WORK INSTRUCTION> The reply is a verbatim copy of the listing below with its images dropped.

INFORMATION PROVIDED>
- - - - -

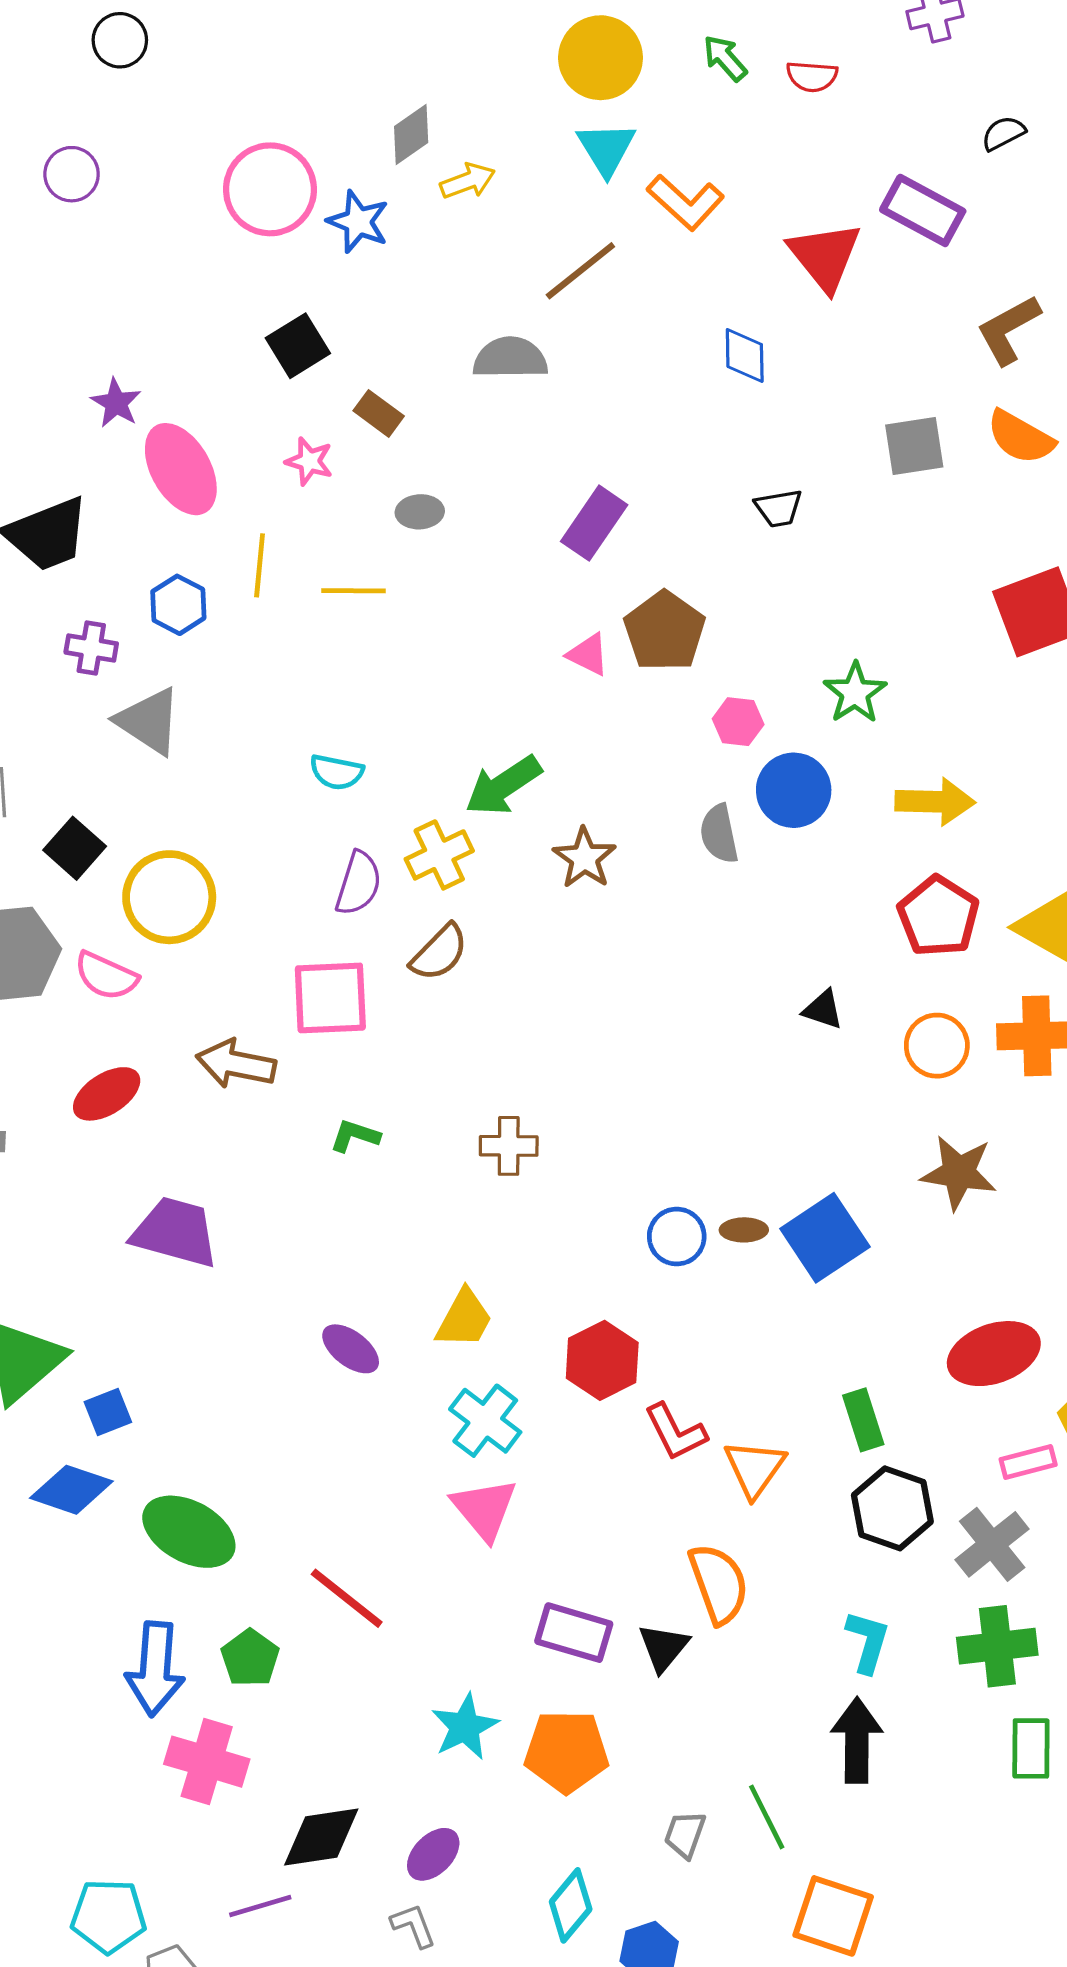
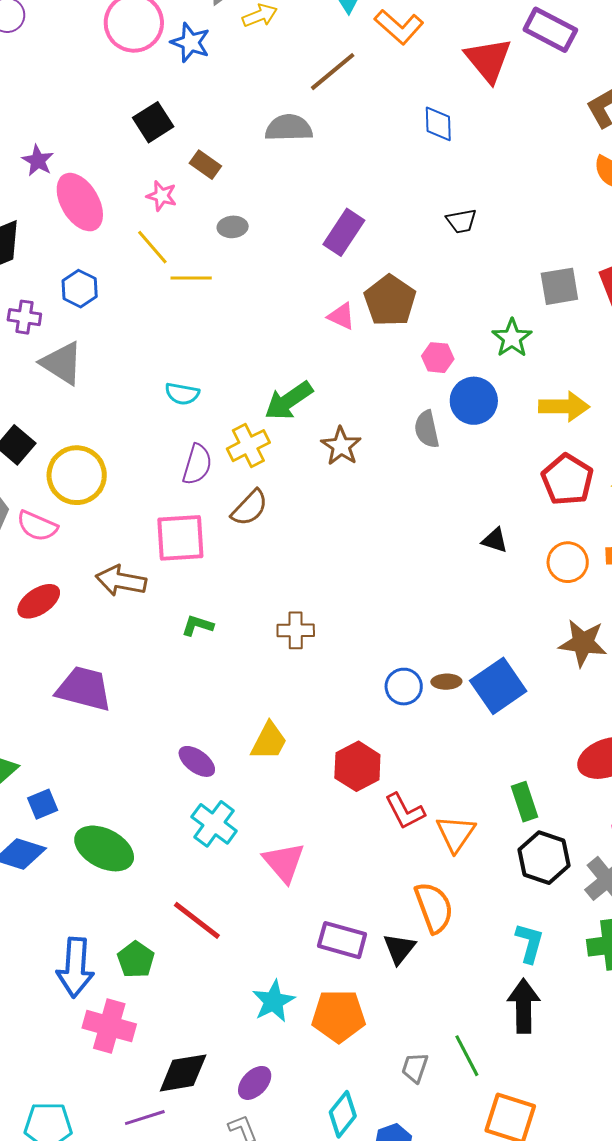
gray square: (914, 446) -> (559, 286), moved
yellow line: (260, 565) -> (152, 247), moved, turned -45
cyan cross: (485, 1421) -> (214, 824), moved
green ellipse: (189, 1532) -> (104, 848), moved

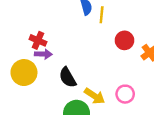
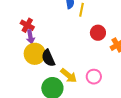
purple arrow: (43, 54) -> (30, 37), turned 72
yellow circle: (24, 73) -> (35, 54), moved

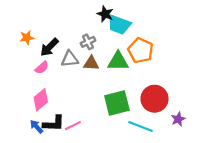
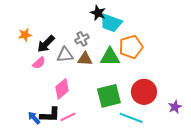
orange pentagon: (141, 50) -> (131, 47), turned 30
pink diamond: (41, 100) -> (62, 89), moved
purple star: (178, 119) -> (175, 107), moved

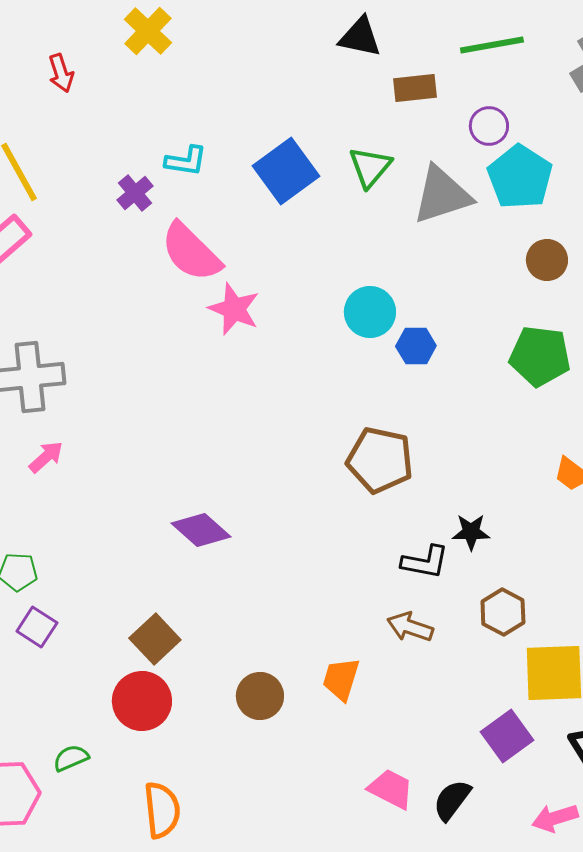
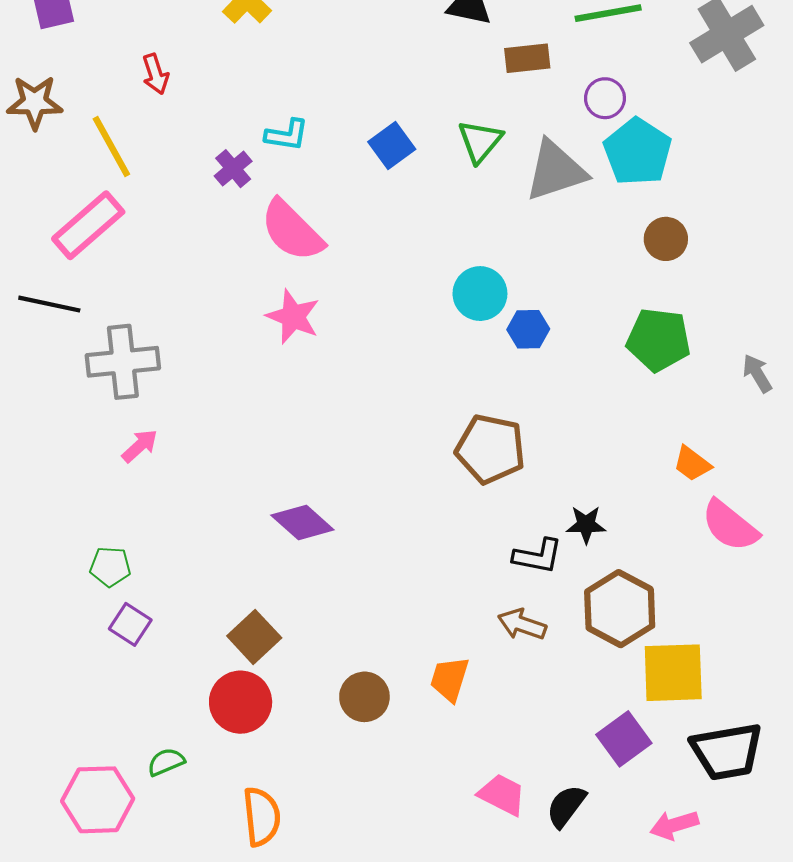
red arrow: (61, 73) -> (155, 74), moved
blue square: (286, 171) -> (392, 145), size x0.7
pink star: (234, 309) -> (293, 317), moved
brown hexagon: (503, 612) -> (620, 609), size x1.5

- - - - -

SOLUTION TO THIS TASK>
gray square: (914, 446) -> (559, 286), moved
yellow line: (260, 565) -> (152, 247), moved, turned -45
cyan cross: (485, 1421) -> (214, 824), moved
green ellipse: (189, 1532) -> (104, 848), moved

purple arrow: (43, 54) -> (30, 37), turned 72
yellow circle: (24, 73) -> (35, 54), moved

orange pentagon: (141, 50) -> (131, 47), turned 30
pink diamond: (41, 100) -> (62, 89), moved
purple star: (178, 119) -> (175, 107), moved

red arrow: (61, 73) -> (155, 74), moved
blue square: (286, 171) -> (392, 145), size x0.7
pink star: (234, 309) -> (293, 317), moved
brown hexagon: (503, 612) -> (620, 609), size x1.5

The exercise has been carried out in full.